--- PROBLEM STATEMENT ---
Copy every one of the rows below word for word, leaving out the pictures.

--- EXERCISE INPUTS ---
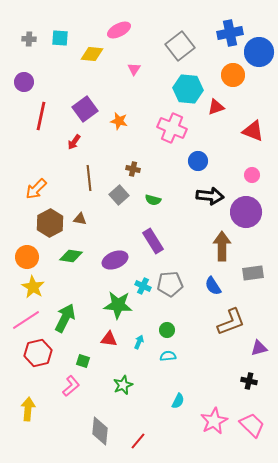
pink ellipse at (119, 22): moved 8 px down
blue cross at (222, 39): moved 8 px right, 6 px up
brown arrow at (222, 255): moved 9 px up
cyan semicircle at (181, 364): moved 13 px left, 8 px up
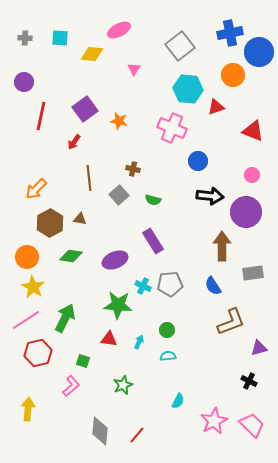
gray cross at (29, 39): moved 4 px left, 1 px up
black cross at (249, 381): rotated 14 degrees clockwise
red line at (138, 441): moved 1 px left, 6 px up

--- ANSWER TO THE TASK ---
pink ellipse at (119, 22): moved 8 px down
blue cross at (222, 39): moved 8 px right, 6 px up
brown arrow at (222, 255): moved 9 px up
cyan semicircle at (181, 364): moved 13 px left, 8 px up
gray cross at (29, 39): moved 4 px left, 1 px up
black cross at (249, 381): rotated 14 degrees clockwise
red line at (138, 441): moved 1 px left, 6 px up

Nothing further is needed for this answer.